=== Exercise directions ===
Please set down, unchanged, the line containing "camera: 55 degrees left, 10 degrees up" and all the lines that follow it until the data below ends.

=== Task material ===
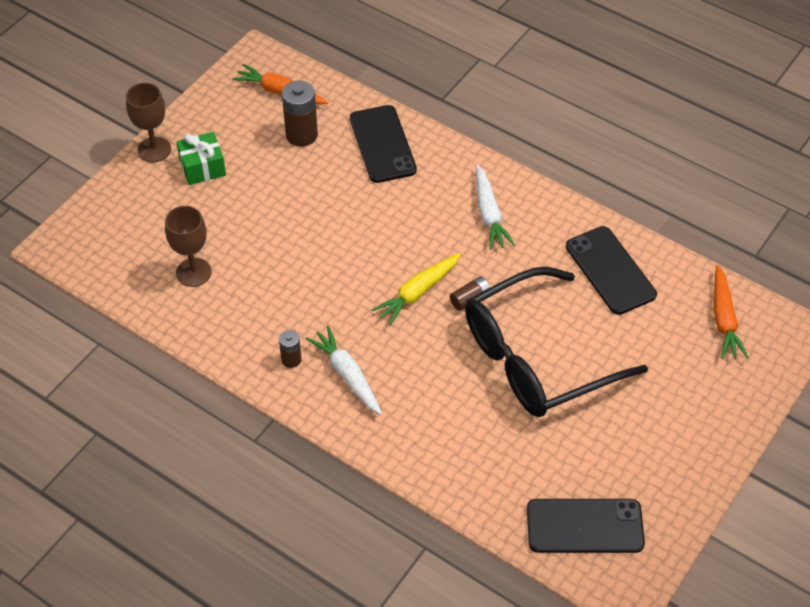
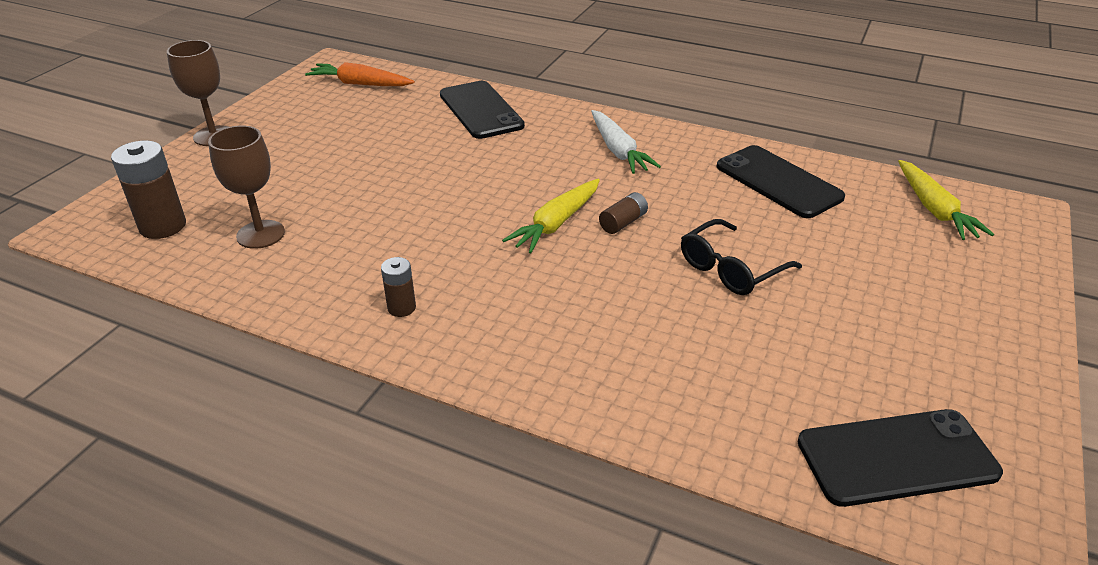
camera: 10 degrees left, 15 degrees down
(202, 167) = (272, 144): green gift -> none
(301, 135) = (388, 111): brown battery -> brown battery (163, 226)
(347, 375) = (483, 315): white carrot -> none
(537, 358) = (731, 269): black glasses -> black glasses, size x0.48
(724, 320) = (934, 209): orange carrot -> yellow carrot

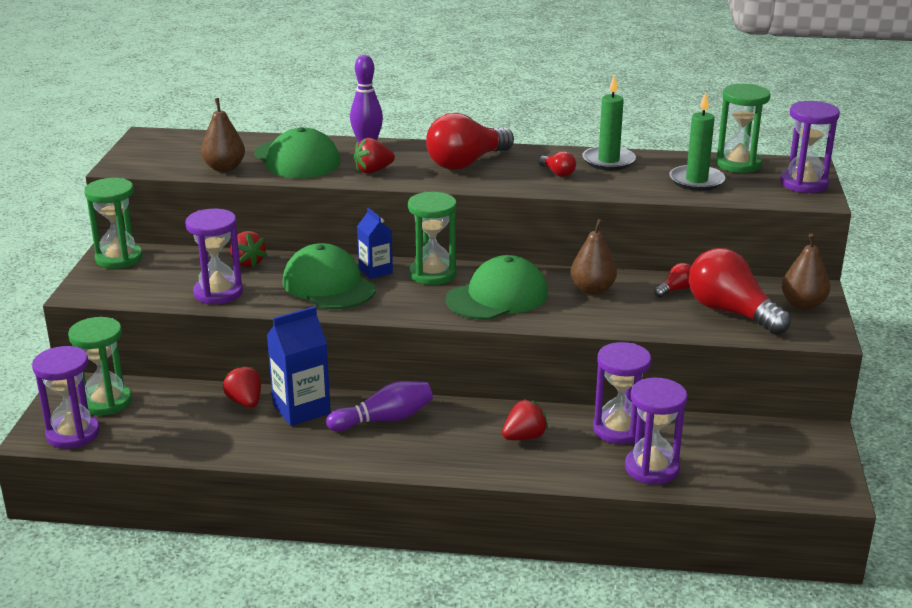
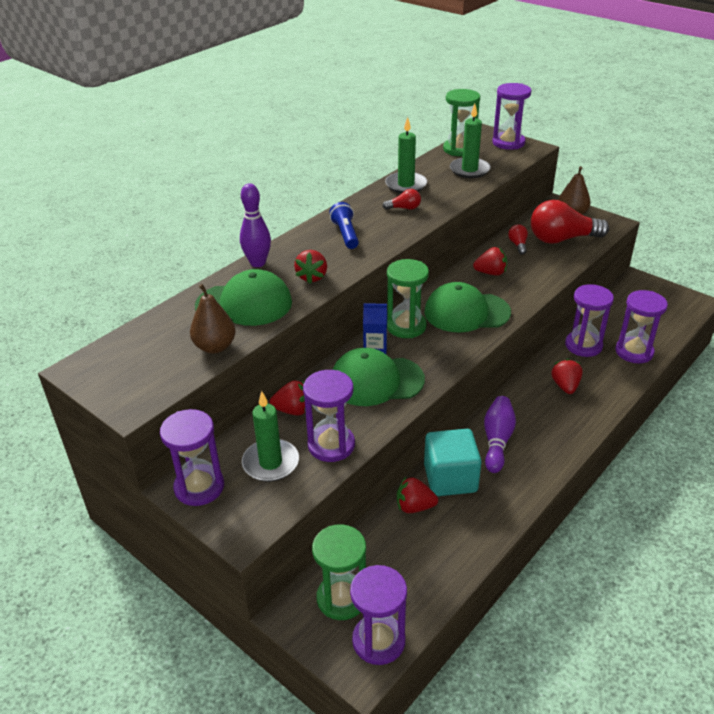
camera: 55 degrees left, 10 degrees up
(119, 258) = (199, 487): green hourglass -> purple hourglass
(172, 275) = (270, 463): none -> green candle
(301, 409) = (450, 478): blue carton -> turquoise cube
(467, 163) = (345, 234): red light bulb -> blue flashlight
(497, 297) = (466, 312): green cap -> green cap turned 90 degrees counterclockwise
(592, 290) = (491, 273): brown pear -> red strawberry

=== Solution to the exercise ===
camera: 55 degrees left, 10 degrees up
(119, 258) = (199, 487): green hourglass -> purple hourglass
(172, 275) = (270, 463): none -> green candle
(301, 409) = (450, 478): blue carton -> turquoise cube
(467, 163) = (345, 234): red light bulb -> blue flashlight
(497, 297) = (466, 312): green cap -> green cap turned 90 degrees counterclockwise
(592, 290) = (491, 273): brown pear -> red strawberry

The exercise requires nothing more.